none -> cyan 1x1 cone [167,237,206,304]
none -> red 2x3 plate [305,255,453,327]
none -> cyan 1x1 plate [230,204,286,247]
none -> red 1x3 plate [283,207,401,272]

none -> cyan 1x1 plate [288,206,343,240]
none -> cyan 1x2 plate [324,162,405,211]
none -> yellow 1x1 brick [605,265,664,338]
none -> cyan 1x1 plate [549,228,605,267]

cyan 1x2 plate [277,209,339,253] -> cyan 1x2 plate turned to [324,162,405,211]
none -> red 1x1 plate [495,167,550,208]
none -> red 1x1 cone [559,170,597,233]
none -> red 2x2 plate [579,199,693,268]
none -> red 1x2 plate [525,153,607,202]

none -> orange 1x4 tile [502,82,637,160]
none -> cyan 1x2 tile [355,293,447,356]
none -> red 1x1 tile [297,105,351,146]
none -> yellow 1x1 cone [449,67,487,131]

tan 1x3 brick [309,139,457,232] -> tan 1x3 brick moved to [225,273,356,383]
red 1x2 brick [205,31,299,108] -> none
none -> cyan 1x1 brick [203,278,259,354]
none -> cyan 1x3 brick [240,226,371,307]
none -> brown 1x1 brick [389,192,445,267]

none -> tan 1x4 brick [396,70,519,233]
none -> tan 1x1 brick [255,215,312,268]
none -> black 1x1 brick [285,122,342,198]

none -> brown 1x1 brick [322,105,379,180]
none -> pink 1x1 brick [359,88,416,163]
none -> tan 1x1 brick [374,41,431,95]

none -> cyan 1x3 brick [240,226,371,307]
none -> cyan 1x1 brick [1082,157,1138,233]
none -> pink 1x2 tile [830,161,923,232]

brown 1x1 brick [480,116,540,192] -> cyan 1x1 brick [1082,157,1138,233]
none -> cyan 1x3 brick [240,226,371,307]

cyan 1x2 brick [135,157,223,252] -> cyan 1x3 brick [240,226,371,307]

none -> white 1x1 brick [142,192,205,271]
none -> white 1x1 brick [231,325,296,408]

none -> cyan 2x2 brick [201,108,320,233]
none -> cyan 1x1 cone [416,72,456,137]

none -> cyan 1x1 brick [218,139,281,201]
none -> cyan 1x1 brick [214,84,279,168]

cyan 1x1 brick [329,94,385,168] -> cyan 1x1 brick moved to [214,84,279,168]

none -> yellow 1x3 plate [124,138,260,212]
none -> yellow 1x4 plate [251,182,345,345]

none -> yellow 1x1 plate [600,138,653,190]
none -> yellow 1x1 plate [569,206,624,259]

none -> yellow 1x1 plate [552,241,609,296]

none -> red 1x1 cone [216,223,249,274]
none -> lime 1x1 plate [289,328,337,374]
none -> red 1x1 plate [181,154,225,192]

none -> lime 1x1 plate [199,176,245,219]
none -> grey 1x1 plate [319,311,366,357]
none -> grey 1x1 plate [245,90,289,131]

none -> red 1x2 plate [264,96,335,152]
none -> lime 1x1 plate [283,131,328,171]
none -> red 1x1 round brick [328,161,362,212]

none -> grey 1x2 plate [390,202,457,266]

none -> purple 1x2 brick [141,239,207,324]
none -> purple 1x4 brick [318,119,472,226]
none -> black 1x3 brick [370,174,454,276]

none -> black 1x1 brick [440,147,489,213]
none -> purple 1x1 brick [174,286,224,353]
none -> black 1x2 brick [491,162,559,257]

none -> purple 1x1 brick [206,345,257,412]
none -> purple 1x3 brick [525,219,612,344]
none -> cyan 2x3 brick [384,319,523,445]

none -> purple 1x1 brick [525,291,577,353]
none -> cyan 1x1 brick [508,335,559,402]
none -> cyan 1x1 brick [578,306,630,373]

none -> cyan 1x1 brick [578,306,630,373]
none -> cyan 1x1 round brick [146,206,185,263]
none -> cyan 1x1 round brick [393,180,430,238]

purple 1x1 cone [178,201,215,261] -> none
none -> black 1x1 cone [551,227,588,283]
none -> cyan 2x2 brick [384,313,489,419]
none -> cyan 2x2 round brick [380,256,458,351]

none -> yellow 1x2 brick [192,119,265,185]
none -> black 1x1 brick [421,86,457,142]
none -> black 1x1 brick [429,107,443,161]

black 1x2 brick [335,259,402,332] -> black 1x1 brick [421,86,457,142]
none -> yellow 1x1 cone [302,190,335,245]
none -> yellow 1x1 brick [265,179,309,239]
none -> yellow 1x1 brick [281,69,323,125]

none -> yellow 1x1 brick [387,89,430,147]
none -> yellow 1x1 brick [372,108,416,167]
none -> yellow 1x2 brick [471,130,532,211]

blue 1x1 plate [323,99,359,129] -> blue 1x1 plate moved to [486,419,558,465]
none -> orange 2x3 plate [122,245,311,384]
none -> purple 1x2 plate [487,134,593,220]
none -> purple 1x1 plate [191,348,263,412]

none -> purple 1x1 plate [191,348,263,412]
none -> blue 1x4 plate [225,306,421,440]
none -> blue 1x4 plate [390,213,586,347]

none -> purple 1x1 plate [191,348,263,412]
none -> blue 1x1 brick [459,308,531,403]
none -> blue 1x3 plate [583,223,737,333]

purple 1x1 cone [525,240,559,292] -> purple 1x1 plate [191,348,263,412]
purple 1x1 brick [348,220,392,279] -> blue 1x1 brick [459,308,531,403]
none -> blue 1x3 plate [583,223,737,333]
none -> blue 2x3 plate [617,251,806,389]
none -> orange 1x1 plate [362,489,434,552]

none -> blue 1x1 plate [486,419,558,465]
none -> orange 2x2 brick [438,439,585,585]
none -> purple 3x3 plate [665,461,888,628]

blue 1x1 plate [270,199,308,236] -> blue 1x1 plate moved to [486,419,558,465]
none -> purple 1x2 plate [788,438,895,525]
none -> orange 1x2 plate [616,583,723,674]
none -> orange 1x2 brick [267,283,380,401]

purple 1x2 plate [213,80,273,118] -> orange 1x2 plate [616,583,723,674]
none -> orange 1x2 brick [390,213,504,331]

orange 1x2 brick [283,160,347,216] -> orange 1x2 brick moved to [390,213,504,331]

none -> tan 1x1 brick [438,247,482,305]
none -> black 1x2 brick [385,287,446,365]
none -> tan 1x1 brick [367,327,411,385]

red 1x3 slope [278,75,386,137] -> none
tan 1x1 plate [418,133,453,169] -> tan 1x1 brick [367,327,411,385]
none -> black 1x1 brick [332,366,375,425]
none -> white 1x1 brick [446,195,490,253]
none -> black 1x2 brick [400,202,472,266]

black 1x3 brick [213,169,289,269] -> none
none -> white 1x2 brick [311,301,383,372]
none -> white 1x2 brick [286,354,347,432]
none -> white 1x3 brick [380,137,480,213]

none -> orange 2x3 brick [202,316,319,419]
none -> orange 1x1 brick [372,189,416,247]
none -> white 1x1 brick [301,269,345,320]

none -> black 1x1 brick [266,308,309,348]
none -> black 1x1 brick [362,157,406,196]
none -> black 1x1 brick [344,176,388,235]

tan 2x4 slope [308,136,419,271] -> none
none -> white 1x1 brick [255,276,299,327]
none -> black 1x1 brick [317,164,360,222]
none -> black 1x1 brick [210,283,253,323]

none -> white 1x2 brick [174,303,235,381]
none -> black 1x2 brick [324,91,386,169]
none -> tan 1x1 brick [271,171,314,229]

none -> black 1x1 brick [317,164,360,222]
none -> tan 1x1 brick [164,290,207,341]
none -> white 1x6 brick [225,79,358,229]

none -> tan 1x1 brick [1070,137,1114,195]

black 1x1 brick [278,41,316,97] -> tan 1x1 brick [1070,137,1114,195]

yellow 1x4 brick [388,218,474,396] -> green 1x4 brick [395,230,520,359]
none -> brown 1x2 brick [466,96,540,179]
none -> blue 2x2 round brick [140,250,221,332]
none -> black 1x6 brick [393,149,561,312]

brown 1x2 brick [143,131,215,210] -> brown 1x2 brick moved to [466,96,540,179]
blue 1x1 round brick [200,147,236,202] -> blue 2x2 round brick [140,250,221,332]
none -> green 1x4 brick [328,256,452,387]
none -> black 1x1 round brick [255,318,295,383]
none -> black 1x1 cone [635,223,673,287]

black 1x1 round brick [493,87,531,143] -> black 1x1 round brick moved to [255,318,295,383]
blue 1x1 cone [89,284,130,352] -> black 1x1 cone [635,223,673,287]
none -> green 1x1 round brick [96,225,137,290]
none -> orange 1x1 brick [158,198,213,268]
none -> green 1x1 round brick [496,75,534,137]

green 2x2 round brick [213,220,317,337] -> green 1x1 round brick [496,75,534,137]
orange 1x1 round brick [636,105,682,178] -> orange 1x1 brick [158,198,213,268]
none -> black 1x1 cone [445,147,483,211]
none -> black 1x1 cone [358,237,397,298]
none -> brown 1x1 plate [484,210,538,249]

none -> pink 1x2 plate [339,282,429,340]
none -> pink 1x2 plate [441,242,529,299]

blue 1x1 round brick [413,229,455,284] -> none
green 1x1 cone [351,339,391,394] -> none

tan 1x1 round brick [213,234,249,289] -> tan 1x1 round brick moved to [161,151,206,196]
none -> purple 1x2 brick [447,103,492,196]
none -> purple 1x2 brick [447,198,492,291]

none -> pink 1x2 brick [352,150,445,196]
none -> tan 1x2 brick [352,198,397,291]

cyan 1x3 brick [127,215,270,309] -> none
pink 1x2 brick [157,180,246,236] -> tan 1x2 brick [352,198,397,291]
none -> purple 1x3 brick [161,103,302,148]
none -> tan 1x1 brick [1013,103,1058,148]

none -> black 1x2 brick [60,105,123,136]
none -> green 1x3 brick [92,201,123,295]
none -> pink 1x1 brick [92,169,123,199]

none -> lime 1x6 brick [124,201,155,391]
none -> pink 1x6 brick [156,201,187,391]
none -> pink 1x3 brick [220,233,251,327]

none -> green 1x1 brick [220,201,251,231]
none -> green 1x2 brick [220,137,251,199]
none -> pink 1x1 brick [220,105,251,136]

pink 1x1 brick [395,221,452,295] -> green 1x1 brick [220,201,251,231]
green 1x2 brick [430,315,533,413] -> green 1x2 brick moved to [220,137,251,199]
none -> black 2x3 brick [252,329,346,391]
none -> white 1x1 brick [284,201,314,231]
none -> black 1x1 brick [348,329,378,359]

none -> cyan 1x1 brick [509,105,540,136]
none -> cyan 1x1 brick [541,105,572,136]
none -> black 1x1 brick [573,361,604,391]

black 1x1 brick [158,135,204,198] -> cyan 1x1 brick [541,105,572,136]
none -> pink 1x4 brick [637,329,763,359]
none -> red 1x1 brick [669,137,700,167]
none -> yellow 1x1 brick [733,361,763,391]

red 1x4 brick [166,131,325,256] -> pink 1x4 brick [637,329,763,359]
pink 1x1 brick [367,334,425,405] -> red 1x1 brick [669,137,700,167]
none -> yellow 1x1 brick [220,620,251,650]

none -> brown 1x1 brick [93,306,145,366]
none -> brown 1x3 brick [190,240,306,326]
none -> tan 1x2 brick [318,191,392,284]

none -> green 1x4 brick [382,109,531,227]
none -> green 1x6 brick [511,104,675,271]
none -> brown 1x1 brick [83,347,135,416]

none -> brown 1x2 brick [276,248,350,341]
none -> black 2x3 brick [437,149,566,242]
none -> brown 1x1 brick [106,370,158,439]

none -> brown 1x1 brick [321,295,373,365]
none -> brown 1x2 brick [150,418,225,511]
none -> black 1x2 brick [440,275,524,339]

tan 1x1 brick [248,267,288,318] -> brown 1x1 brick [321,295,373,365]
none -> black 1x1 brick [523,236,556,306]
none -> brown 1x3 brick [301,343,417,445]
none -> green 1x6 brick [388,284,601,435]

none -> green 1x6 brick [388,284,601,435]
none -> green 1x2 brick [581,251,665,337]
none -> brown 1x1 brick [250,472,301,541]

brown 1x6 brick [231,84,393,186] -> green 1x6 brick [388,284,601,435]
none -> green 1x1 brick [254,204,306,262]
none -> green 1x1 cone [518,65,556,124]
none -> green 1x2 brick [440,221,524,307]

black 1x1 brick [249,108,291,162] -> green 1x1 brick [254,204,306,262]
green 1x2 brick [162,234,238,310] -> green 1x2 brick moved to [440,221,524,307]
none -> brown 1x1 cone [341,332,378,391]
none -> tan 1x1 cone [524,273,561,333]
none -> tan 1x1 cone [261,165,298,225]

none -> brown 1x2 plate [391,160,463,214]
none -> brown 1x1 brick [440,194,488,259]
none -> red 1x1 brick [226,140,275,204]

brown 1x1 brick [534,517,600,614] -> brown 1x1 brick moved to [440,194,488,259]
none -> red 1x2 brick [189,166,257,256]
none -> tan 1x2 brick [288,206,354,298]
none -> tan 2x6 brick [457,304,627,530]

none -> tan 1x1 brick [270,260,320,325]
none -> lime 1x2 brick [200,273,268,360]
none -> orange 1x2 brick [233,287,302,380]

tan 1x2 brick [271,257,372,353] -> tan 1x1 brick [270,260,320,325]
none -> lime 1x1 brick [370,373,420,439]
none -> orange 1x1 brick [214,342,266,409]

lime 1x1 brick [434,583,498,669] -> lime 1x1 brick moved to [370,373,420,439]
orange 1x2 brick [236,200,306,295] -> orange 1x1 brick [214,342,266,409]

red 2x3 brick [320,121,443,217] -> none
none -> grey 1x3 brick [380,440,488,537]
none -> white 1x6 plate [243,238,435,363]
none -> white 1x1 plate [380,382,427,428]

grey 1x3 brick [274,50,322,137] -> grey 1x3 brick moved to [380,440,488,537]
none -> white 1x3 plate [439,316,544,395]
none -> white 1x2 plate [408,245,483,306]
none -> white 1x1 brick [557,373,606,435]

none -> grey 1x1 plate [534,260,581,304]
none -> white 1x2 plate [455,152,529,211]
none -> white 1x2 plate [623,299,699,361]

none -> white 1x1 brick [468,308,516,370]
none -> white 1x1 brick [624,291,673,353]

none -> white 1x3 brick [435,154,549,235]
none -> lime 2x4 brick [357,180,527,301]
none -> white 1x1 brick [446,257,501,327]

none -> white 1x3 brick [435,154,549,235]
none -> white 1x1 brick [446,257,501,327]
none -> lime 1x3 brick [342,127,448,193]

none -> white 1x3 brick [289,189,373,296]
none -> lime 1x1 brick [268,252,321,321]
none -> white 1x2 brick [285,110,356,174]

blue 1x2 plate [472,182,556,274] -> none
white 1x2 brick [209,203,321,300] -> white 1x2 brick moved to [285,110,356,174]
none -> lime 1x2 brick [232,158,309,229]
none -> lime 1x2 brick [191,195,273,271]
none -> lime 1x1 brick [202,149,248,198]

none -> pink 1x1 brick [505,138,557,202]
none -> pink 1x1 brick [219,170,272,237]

Exercise description: Retype, exactly and in full, the lines above from the one containing "none -> tan 1x1 brick [367,327,411,385]" through the one containing "none -> pink 1x2 plate [339,282,429,340]".

Response to the task:
none -> tan 1x1 brick [367,327,411,385]

red 1x3 slope [278,75,386,137] -> none
tan 1x1 plate [418,133,453,169] -> tan 1x1 brick [367,327,411,385]
none -> black 1x1 brick [332,366,375,425]
none -> white 1x1 brick [446,195,490,253]
none -> black 1x2 brick [400,202,472,266]

black 1x3 brick [213,169,289,269] -> none
none -> white 1x2 brick [311,301,383,372]
none -> white 1x2 brick [286,354,347,432]
none -> white 1x3 brick [380,137,480,213]

none -> orange 2x3 brick [202,316,319,419]
none -> orange 1x1 brick [372,189,416,247]
none -> white 1x1 brick [301,269,345,320]

none -> black 1x1 brick [266,308,309,348]
none -> black 1x1 brick [362,157,406,196]
none -> black 1x1 brick [344,176,388,235]

tan 2x4 slope [308,136,419,271] -> none
none -> white 1x1 brick [255,276,299,327]
none -> black 1x1 brick [317,164,360,222]
none -> black 1x1 brick [210,283,253,323]

none -> white 1x2 brick [174,303,235,381]
none -> black 1x2 brick [324,91,386,169]
none -> tan 1x1 brick [271,171,314,229]

none -> black 1x1 brick [317,164,360,222]
none -> tan 1x1 brick [164,290,207,341]
none -> white 1x6 brick [225,79,358,229]

none -> tan 1x1 brick [1070,137,1114,195]

black 1x1 brick [278,41,316,97] -> tan 1x1 brick [1070,137,1114,195]

yellow 1x4 brick [388,218,474,396] -> green 1x4 brick [395,230,520,359]
none -> brown 1x2 brick [466,96,540,179]
none -> blue 2x2 round brick [140,250,221,332]
none -> black 1x6 brick [393,149,561,312]

brown 1x2 brick [143,131,215,210] -> brown 1x2 brick moved to [466,96,540,179]
blue 1x1 round brick [200,147,236,202] -> blue 2x2 round brick [140,250,221,332]
none -> green 1x4 brick [328,256,452,387]
none -> black 1x1 round brick [255,318,295,383]
none -> black 1x1 cone [635,223,673,287]

black 1x1 round brick [493,87,531,143] -> black 1x1 round brick moved to [255,318,295,383]
blue 1x1 cone [89,284,130,352] -> black 1x1 cone [635,223,673,287]
none -> green 1x1 round brick [96,225,137,290]
none -> orange 1x1 brick [158,198,213,268]
none -> green 1x1 round brick [496,75,534,137]

green 2x2 round brick [213,220,317,337] -> green 1x1 round brick [496,75,534,137]
orange 1x1 round brick [636,105,682,178] -> orange 1x1 brick [158,198,213,268]
none -> black 1x1 cone [445,147,483,211]
none -> black 1x1 cone [358,237,397,298]
none -> brown 1x1 plate [484,210,538,249]

none -> pink 1x2 plate [339,282,429,340]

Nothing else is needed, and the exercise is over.